WHAT THE TASK REQUIRES
Using the material below, return exactly the lines between the one holding "C201: 3.3uF (GND, VA) -> 100nF (GND, VA)" and the one holding "R203: 10 (GND, SIG8) -> 1.5 (GND, SIG8)", inclusive, and no others.

MATERIAL PROVIDED
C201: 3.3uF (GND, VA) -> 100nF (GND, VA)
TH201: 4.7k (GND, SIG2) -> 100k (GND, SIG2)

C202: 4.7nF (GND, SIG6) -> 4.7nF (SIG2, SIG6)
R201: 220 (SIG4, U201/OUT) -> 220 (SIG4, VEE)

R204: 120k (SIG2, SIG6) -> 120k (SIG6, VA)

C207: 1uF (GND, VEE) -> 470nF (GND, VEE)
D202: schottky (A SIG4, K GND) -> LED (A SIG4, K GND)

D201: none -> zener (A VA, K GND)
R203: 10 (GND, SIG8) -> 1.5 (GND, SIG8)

--

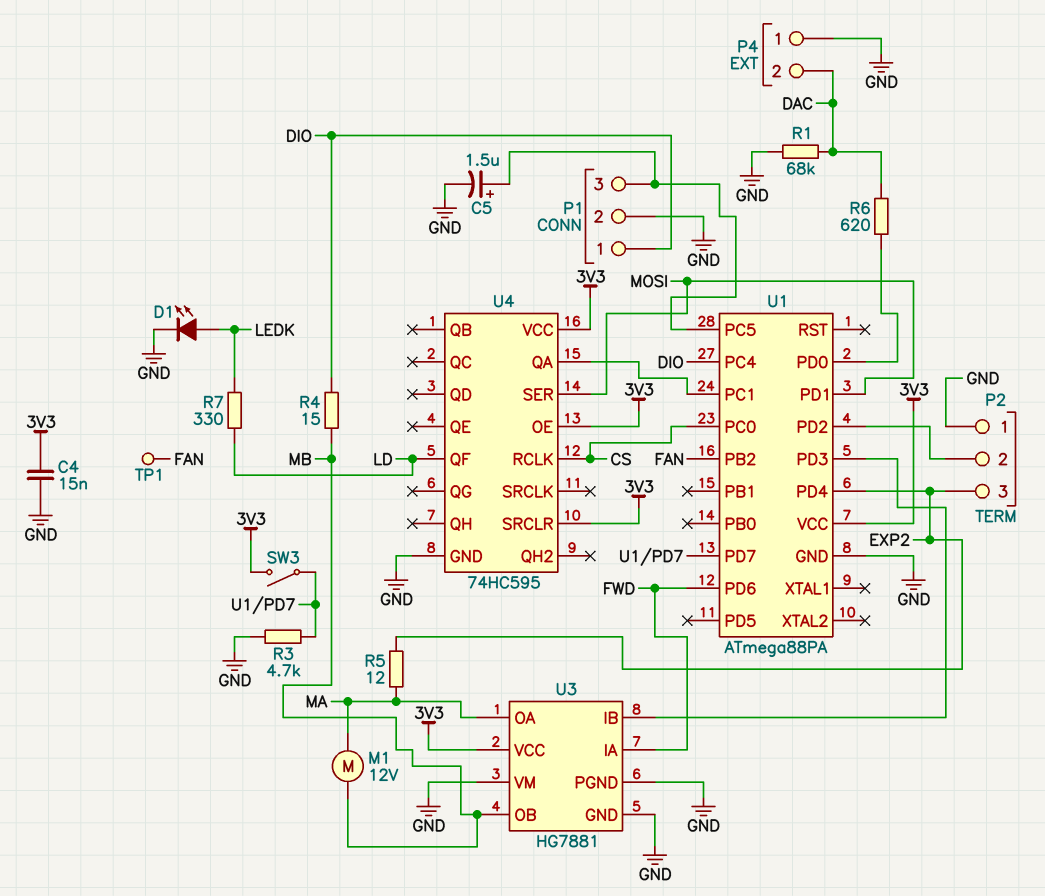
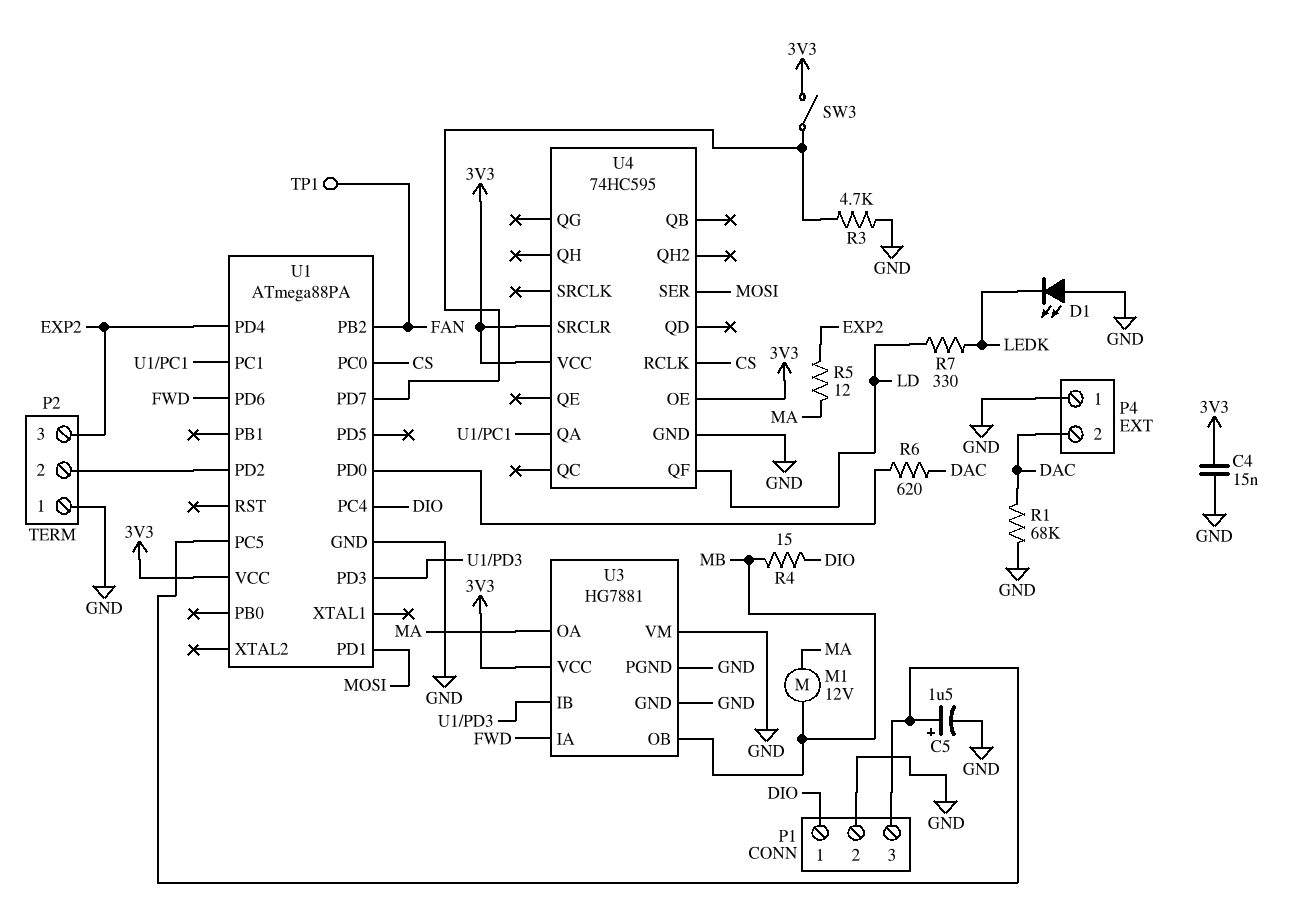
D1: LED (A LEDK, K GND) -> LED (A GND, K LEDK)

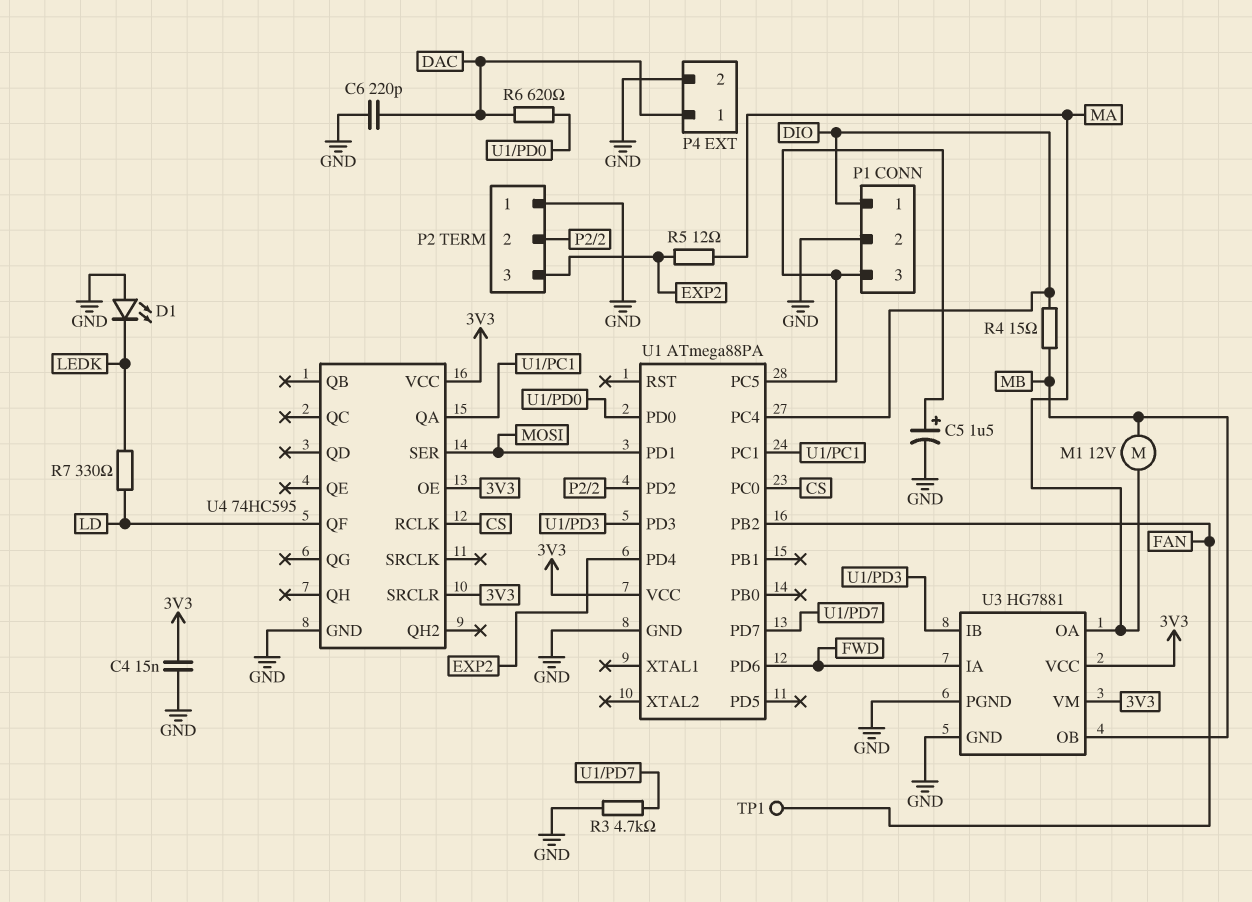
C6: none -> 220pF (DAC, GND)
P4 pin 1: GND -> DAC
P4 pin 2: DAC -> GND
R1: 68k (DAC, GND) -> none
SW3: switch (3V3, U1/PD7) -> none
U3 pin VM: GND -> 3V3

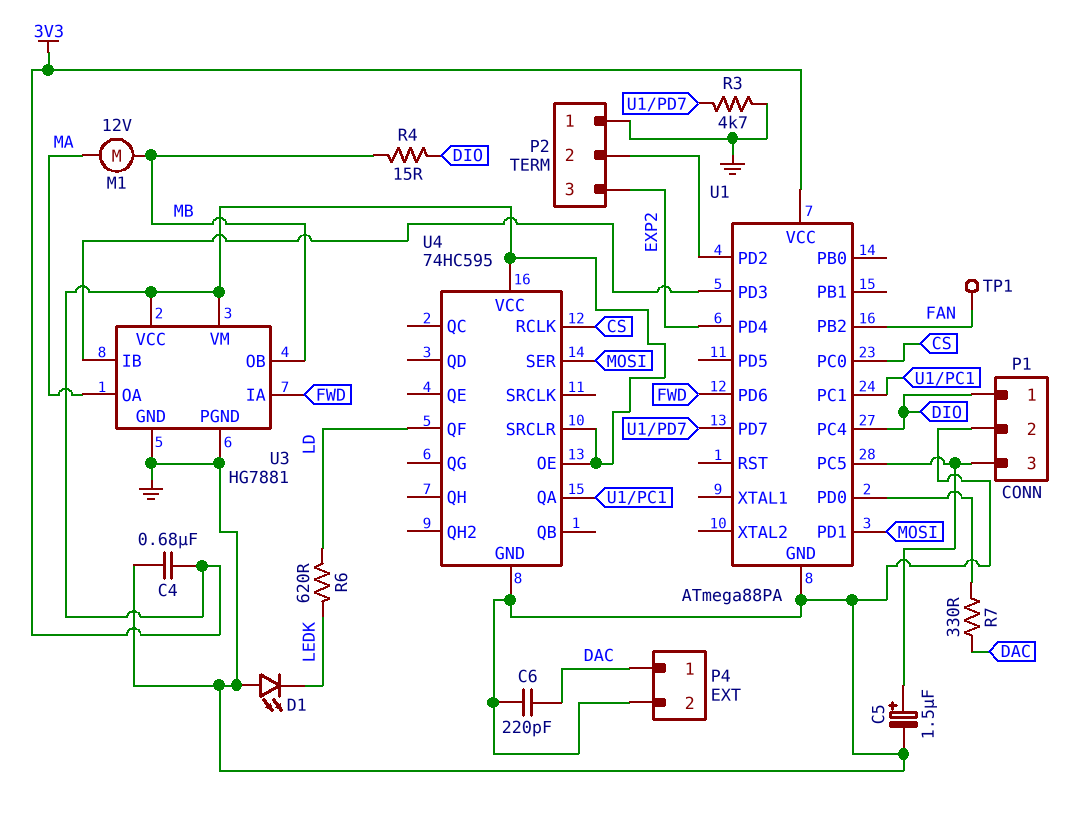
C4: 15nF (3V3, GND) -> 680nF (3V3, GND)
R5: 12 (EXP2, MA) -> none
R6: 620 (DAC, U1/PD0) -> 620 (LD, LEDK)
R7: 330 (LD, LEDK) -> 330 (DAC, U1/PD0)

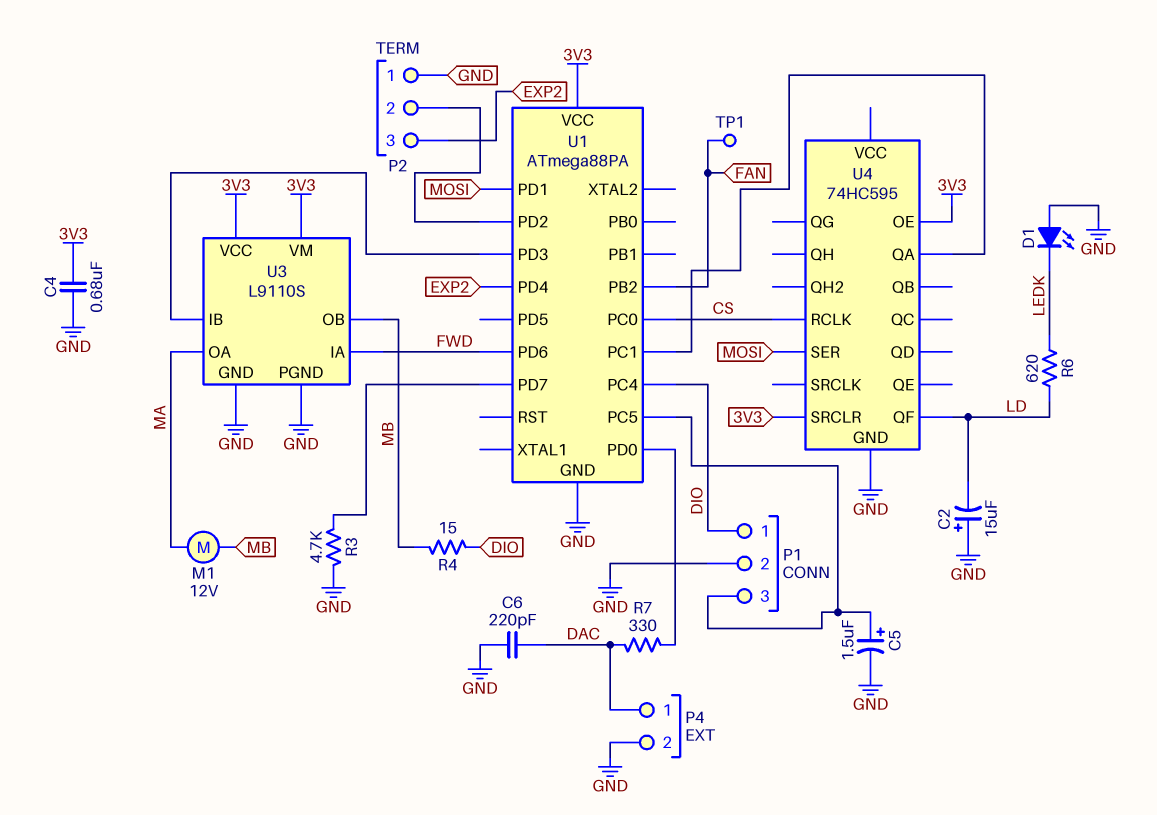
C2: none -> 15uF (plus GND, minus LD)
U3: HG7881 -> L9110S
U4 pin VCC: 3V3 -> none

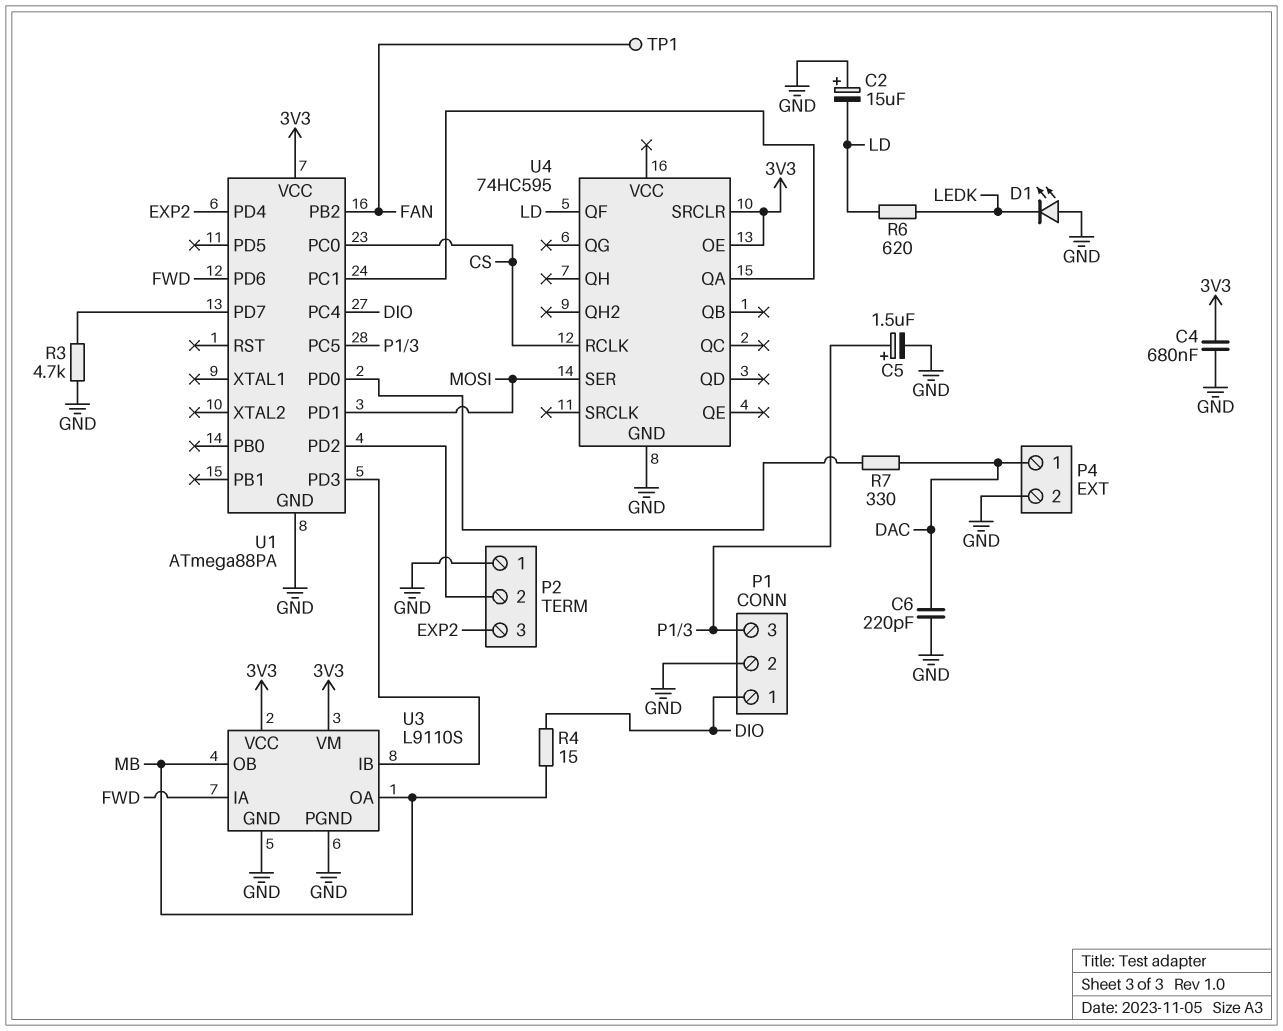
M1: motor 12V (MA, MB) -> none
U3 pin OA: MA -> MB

ANSWER TO THE EXERCISE
C201: 3.3uF (GND, VA) -> 100nF (GND, VA)
TH201: 4.7k (GND, SIG2) -> 100k (GND, SIG2)

C202: 4.7nF (GND, SIG6) -> 4.7nF (SIG2, SIG6)
R201: 220 (SIG4, U201/OUT) -> 220 (SIG4, VEE)

R204: 120k (SIG2, SIG6) -> 120k (SIG6, VA)

C207: 1uF (GND, VEE) -> 470nF (GND, VEE)
D202: schottky (A SIG4, K GND) -> LED (A SIG4, K GND)

D201: none -> zener (A VA, K GND)
R203: 10 (GND, SIG8) -> 1.5 (GND, SIG8)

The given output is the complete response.